**THE REQUEST**: Locate each line in the rows below that contains the string "instrumentName", treating uppercase and lowercase as distinct, and copy every such line.
— start of DATA PROVIDED —
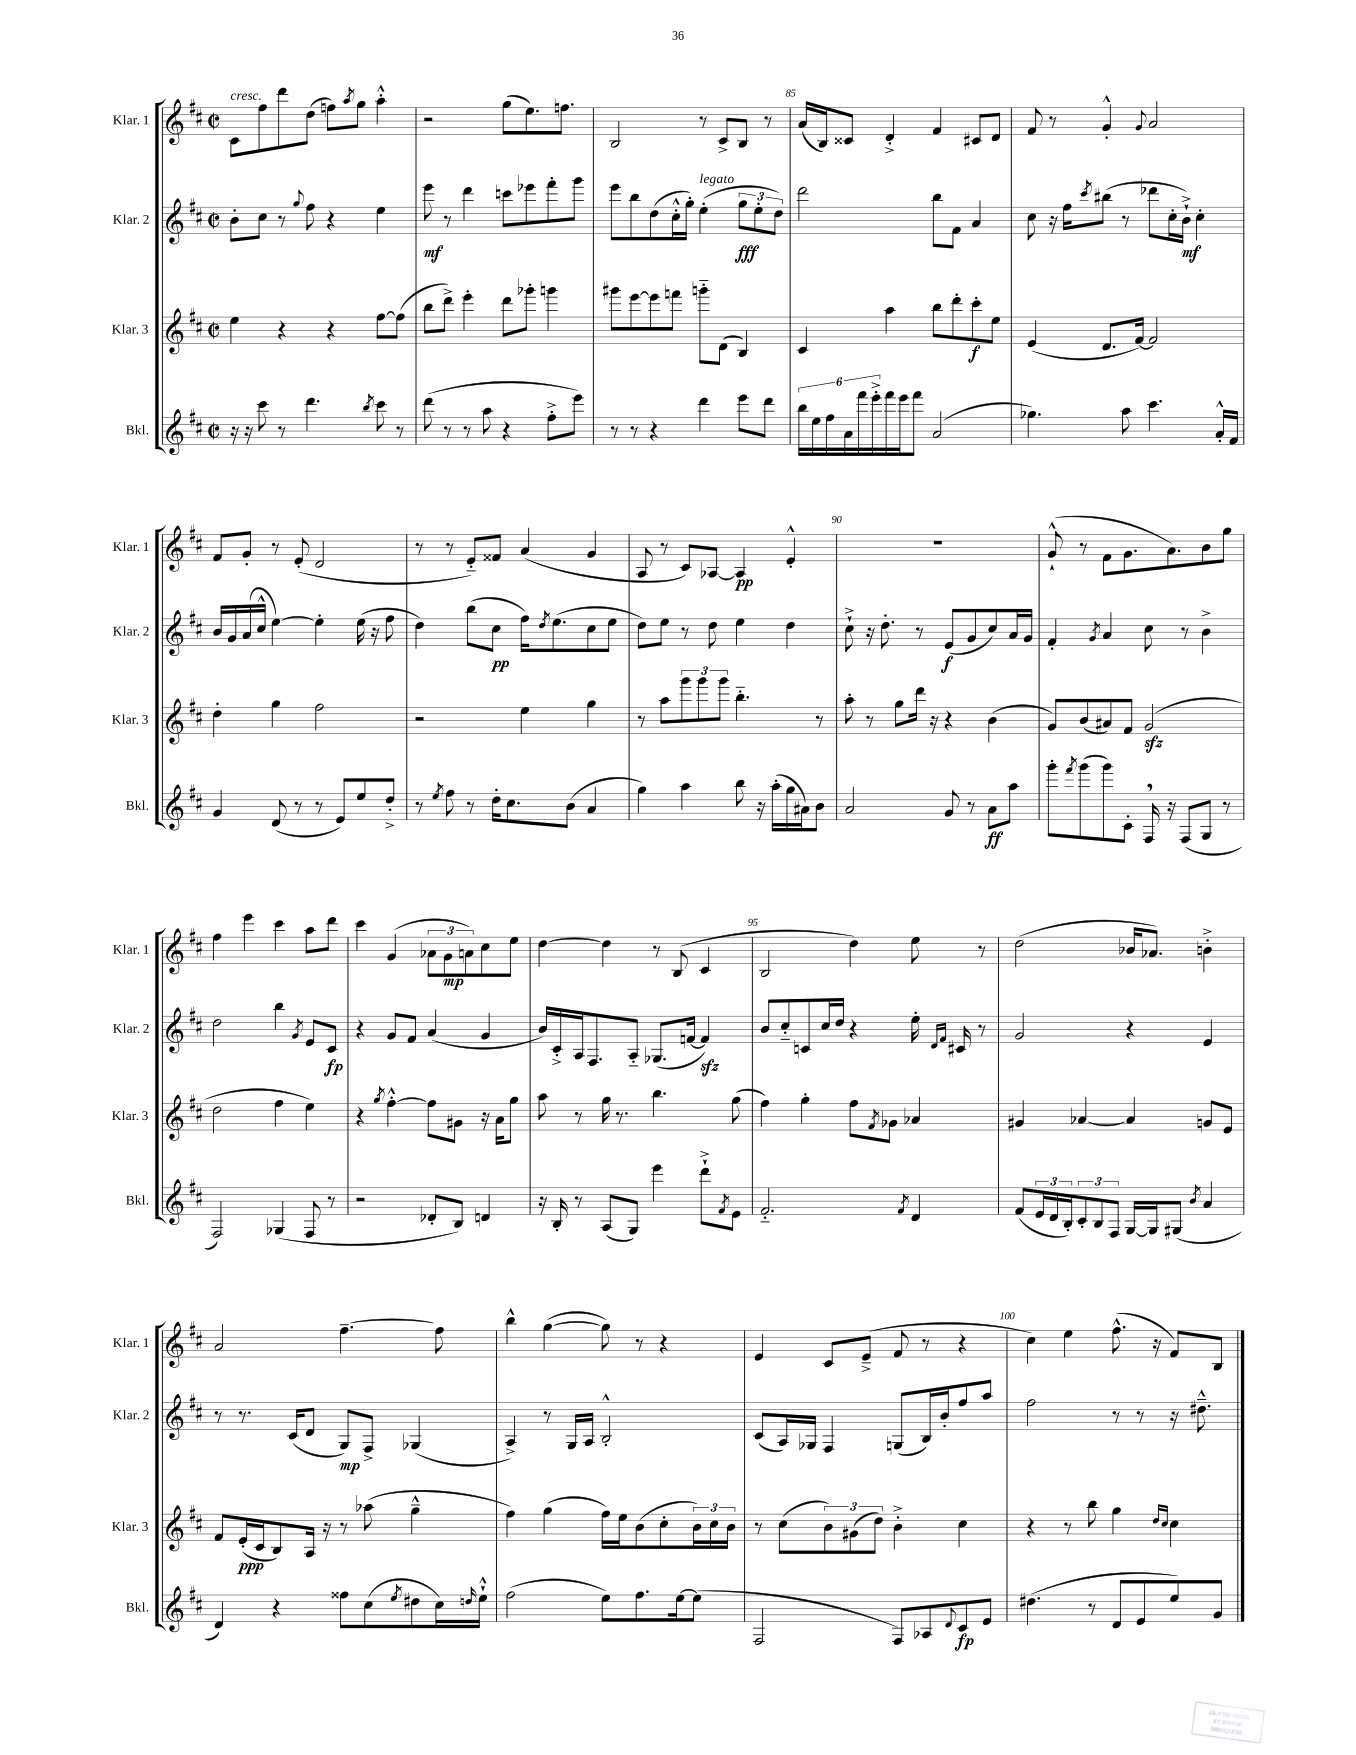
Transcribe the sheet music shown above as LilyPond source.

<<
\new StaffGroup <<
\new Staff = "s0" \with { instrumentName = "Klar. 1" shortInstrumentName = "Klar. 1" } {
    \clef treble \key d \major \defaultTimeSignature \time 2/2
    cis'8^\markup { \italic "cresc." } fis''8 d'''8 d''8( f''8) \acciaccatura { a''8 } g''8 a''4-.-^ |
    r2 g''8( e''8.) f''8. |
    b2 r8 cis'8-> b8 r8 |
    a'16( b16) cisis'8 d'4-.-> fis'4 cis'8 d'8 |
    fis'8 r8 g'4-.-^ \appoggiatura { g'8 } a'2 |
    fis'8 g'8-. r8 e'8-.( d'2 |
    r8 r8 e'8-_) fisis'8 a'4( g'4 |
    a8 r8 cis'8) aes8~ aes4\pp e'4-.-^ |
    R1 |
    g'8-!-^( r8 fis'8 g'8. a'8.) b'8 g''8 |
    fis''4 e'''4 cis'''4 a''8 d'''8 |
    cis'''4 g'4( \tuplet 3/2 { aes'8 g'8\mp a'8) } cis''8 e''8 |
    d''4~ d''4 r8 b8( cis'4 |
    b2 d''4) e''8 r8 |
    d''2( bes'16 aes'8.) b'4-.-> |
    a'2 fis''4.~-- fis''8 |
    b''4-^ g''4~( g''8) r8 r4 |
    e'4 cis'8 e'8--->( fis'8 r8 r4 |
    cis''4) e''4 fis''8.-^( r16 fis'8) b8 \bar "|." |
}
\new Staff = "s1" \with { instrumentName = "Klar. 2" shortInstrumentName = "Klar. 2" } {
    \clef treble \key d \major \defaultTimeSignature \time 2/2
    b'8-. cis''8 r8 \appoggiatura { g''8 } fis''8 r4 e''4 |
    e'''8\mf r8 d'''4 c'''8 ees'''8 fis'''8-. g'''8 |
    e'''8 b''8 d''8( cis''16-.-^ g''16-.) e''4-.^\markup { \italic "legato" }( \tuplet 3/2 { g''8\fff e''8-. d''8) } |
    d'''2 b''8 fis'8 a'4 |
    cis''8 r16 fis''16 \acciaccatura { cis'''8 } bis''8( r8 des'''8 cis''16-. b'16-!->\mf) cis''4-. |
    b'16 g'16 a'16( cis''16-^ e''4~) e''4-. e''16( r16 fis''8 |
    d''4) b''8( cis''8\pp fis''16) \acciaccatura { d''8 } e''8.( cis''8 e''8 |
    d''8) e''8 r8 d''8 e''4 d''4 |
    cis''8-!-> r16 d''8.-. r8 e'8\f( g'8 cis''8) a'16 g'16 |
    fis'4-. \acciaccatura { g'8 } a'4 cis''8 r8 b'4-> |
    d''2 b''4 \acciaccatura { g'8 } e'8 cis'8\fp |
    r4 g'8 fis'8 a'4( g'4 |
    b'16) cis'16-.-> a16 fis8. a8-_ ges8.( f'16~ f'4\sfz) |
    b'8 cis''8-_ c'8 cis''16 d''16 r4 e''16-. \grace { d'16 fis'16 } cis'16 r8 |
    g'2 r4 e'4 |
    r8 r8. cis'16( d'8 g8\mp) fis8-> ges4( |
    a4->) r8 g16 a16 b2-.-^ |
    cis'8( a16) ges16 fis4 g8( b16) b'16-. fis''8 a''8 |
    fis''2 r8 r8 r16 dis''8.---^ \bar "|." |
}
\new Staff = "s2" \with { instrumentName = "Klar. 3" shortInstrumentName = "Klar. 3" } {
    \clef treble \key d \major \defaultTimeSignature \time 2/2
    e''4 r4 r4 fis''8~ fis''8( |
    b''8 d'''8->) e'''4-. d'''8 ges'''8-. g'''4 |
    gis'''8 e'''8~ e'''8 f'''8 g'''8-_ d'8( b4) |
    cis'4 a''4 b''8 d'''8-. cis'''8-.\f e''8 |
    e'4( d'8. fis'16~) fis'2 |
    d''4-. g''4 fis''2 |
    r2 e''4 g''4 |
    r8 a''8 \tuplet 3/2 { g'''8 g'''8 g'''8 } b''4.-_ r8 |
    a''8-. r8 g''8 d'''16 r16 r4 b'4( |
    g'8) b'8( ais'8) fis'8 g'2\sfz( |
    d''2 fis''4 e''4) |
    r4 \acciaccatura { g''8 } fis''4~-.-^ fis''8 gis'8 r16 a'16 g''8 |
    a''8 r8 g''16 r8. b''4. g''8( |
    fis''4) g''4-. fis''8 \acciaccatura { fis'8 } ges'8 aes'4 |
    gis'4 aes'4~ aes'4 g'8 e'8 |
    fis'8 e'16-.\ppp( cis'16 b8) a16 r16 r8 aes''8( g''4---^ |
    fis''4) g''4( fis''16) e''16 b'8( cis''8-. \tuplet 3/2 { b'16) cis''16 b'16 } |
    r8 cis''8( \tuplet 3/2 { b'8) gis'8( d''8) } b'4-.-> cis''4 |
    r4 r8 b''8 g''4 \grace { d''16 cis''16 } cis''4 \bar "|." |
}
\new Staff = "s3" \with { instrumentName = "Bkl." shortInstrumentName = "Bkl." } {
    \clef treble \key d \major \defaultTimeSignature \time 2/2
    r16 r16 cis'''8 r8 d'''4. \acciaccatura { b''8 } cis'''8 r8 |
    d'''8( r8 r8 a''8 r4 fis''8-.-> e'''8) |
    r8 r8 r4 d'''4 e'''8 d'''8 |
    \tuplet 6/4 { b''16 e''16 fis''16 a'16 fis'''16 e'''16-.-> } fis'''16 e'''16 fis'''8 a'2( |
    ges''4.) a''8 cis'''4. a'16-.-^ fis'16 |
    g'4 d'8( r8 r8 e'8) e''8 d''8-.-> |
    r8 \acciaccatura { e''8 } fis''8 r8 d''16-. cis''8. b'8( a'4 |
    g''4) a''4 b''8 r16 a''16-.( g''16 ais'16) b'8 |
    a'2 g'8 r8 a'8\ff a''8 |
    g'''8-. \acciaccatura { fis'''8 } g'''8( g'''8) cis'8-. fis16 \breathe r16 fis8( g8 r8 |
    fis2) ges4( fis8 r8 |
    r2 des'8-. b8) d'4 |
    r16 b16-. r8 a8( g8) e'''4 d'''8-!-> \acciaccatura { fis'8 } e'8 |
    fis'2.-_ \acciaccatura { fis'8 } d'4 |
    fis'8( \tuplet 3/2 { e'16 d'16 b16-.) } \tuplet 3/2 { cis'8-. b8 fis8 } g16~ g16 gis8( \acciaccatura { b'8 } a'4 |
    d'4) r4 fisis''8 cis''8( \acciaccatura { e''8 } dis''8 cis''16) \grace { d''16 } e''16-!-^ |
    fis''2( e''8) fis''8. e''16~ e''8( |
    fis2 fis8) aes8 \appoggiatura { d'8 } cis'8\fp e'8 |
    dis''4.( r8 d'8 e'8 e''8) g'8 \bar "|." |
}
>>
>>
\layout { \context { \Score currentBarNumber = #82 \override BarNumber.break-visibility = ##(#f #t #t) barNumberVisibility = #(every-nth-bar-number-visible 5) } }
— end of DATA PROVIDED —
— start of DATA PROVIDED —
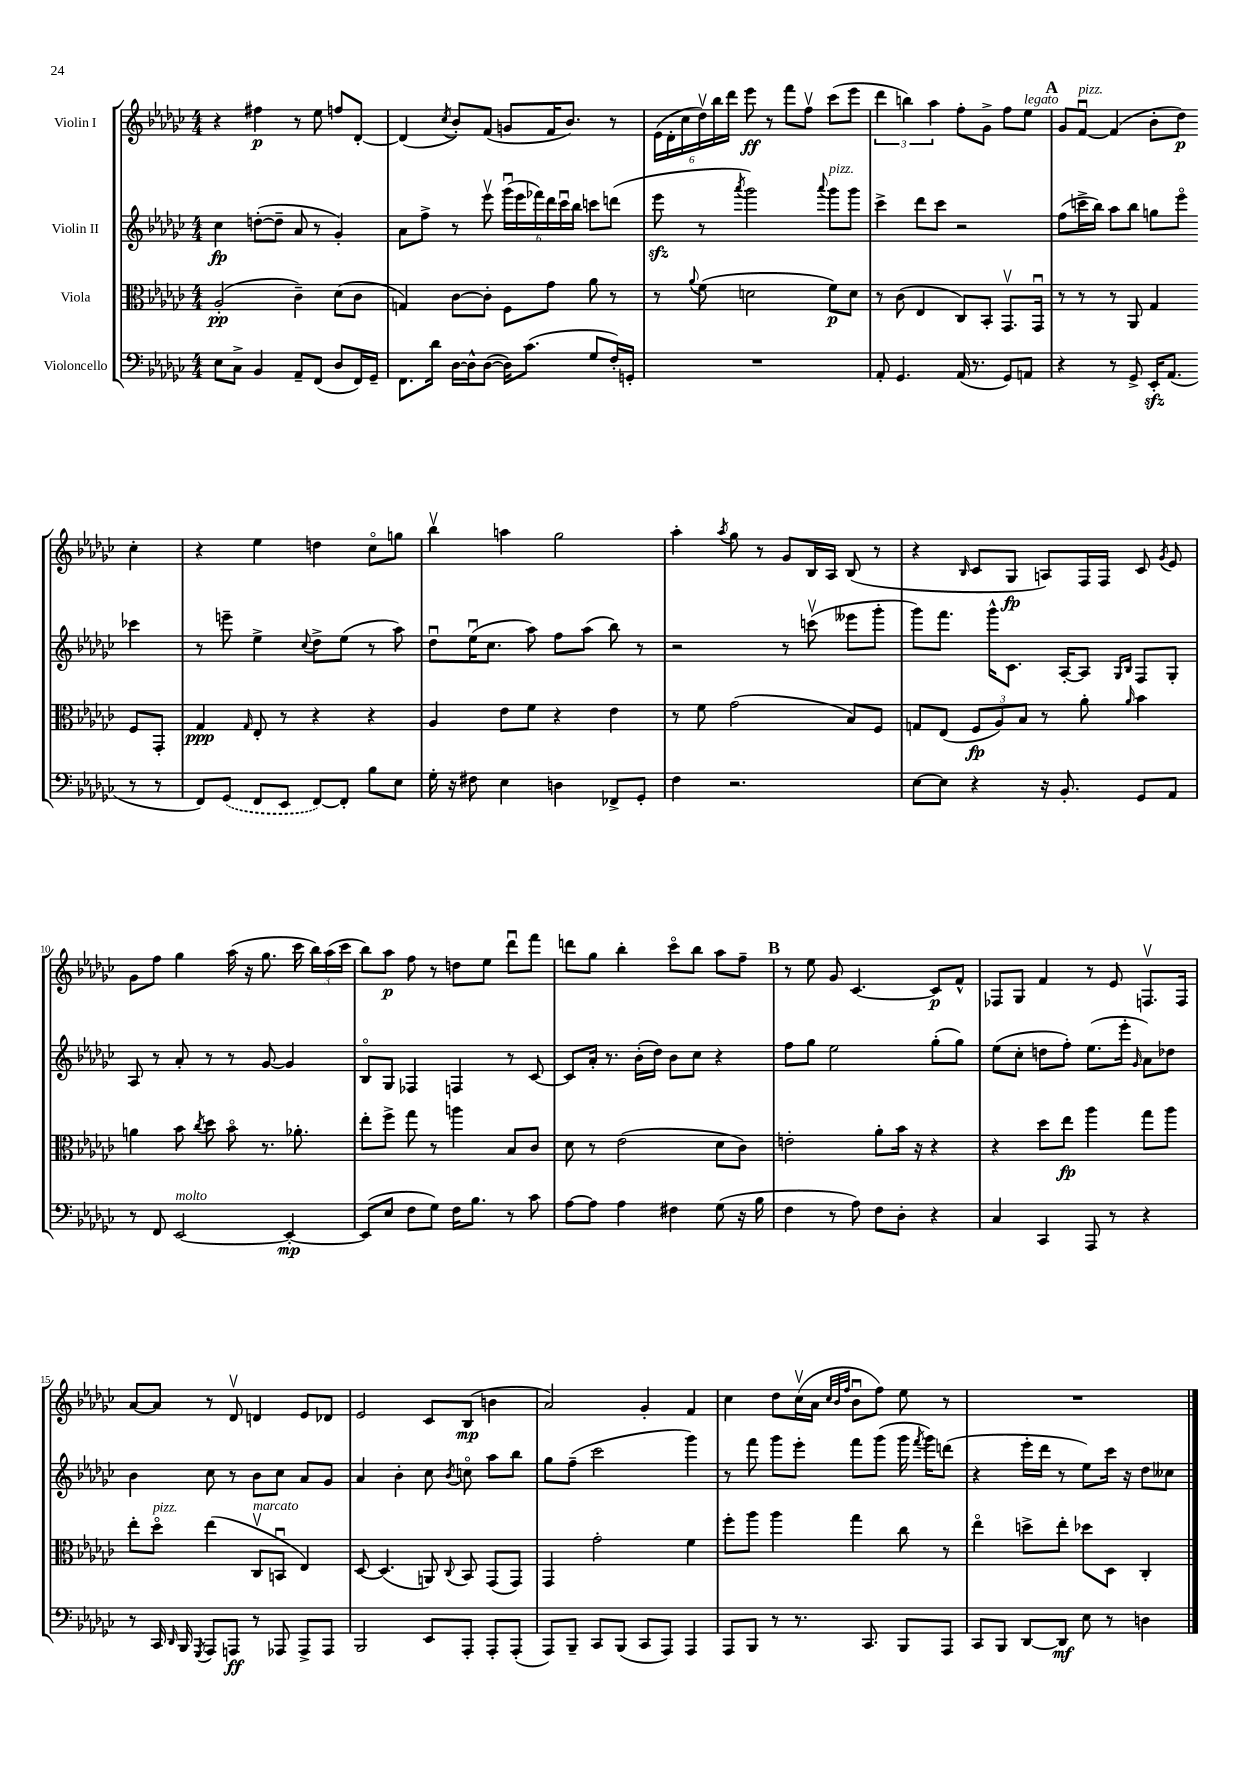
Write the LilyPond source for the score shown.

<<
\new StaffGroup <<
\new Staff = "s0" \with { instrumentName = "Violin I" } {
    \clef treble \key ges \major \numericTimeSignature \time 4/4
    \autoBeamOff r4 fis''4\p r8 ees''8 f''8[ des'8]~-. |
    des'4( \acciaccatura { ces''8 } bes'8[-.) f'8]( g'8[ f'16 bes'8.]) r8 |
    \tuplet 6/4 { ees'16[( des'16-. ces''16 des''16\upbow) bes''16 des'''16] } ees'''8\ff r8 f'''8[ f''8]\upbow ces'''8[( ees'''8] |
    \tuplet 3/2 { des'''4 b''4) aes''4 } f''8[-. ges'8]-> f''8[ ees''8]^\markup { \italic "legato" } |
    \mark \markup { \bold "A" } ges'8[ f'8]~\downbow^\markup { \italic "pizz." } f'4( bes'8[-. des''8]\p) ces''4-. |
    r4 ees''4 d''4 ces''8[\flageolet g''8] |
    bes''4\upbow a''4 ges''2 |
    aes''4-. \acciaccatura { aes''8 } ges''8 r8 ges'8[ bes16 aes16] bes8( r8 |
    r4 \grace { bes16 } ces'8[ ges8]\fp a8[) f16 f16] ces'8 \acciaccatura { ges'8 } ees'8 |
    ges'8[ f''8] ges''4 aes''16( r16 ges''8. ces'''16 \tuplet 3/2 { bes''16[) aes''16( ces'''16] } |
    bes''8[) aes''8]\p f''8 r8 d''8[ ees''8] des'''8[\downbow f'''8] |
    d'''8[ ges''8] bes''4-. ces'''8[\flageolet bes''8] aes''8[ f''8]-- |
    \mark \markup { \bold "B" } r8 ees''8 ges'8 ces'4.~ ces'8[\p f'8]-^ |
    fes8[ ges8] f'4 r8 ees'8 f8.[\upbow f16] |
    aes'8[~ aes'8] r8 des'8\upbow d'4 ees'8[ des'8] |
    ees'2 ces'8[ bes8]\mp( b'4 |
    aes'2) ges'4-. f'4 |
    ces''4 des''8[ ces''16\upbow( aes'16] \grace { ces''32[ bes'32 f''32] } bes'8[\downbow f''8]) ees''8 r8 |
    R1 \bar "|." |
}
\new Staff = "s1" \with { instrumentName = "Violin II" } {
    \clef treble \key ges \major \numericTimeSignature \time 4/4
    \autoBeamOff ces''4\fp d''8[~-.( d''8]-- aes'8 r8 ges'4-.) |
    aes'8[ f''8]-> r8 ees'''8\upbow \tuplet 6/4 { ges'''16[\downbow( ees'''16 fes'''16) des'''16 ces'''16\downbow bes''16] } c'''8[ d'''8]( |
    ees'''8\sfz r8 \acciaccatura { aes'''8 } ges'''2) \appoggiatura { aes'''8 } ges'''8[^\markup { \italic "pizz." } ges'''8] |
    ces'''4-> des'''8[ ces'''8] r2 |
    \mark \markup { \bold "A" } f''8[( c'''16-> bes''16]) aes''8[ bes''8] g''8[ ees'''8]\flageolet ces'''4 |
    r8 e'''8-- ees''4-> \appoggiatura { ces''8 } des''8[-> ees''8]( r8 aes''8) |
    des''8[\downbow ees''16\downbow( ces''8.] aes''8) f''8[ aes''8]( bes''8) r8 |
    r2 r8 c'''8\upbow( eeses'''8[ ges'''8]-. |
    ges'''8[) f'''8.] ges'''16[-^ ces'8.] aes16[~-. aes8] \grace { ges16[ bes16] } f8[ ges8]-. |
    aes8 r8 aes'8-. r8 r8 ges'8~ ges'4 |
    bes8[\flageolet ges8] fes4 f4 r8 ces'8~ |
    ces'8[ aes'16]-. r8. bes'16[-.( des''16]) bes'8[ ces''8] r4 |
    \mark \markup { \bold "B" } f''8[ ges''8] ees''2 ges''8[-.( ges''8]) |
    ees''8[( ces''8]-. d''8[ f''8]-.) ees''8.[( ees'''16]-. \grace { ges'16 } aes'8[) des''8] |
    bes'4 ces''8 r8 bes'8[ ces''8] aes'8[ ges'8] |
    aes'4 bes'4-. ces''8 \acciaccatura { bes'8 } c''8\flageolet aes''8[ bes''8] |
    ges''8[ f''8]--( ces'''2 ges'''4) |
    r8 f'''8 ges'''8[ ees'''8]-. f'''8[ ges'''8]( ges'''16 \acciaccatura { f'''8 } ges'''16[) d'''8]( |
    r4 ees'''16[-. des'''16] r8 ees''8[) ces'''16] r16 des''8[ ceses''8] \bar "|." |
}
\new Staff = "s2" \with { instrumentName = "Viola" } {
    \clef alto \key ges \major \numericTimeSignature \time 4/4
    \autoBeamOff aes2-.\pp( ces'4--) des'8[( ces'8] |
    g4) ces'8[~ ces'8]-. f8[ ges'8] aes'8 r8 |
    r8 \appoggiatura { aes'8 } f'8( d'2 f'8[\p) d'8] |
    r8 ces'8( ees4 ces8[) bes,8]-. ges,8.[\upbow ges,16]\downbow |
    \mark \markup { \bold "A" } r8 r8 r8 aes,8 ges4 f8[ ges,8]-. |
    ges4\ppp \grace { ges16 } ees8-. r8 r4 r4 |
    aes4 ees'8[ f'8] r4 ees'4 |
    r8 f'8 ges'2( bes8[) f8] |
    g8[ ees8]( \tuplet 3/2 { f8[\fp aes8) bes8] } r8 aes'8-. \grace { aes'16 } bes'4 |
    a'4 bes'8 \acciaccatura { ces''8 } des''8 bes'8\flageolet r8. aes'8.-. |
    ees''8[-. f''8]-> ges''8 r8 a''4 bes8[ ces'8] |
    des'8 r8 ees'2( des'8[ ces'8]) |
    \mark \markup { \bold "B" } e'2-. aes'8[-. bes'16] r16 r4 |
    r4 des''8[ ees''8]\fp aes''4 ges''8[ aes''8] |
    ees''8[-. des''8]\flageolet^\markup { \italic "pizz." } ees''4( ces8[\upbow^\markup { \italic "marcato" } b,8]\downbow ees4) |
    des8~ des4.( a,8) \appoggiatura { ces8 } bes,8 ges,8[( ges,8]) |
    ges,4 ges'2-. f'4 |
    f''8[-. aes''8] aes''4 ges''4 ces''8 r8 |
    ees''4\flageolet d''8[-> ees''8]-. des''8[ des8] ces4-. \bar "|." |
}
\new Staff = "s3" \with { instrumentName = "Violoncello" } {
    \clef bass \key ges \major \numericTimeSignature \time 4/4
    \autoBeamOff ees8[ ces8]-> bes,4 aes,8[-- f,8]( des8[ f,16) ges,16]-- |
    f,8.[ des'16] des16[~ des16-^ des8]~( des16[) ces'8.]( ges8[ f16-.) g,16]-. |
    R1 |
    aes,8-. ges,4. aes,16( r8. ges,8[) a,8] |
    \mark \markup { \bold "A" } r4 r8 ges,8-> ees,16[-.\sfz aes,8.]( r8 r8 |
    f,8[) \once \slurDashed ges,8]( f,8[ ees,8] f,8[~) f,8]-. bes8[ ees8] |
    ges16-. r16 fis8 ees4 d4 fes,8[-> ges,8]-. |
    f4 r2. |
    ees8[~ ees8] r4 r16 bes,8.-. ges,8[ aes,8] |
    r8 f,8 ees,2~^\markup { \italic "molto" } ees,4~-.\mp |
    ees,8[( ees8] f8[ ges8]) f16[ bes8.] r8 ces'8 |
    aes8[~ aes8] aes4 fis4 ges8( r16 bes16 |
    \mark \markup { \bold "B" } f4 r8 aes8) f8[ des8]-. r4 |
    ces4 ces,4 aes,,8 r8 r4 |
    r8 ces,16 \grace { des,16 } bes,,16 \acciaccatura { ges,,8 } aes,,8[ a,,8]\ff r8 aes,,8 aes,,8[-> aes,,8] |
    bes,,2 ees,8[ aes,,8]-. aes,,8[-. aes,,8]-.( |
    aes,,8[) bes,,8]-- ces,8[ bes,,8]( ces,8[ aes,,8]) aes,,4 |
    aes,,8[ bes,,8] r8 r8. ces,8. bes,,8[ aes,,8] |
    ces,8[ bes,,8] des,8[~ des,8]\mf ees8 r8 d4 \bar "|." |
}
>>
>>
— end of DATA PROVIDED —
**WRITTEN ANSWER**:
\new Staff = "s0" \with { instrumentName = "Klar. 1" shortInstrumentName = "Klar. 1" } {
\new Staff = "s1" \with { instrumentName = "Klar. 2" shortInstrumentName = "Klar. 2" } {
\new Staff = "s2" \with { instrumentName = "Klar. 3" shortInstrumentName = "Klar. 3" } {
\new Staff = "s3" \with { instrumentName = "Bkl." shortInstrumentName = "Bkl." } {
\new Staff = "s0" \with { instrumentName = "Violin I" } {
\new Staff = "s1" \with { instrumentName = "Violin II" } {
\new Staff = "s2" \with { instrumentName = "Viola" } {
\new Staff = "s3" \with { instrumentName = "Violoncello" } {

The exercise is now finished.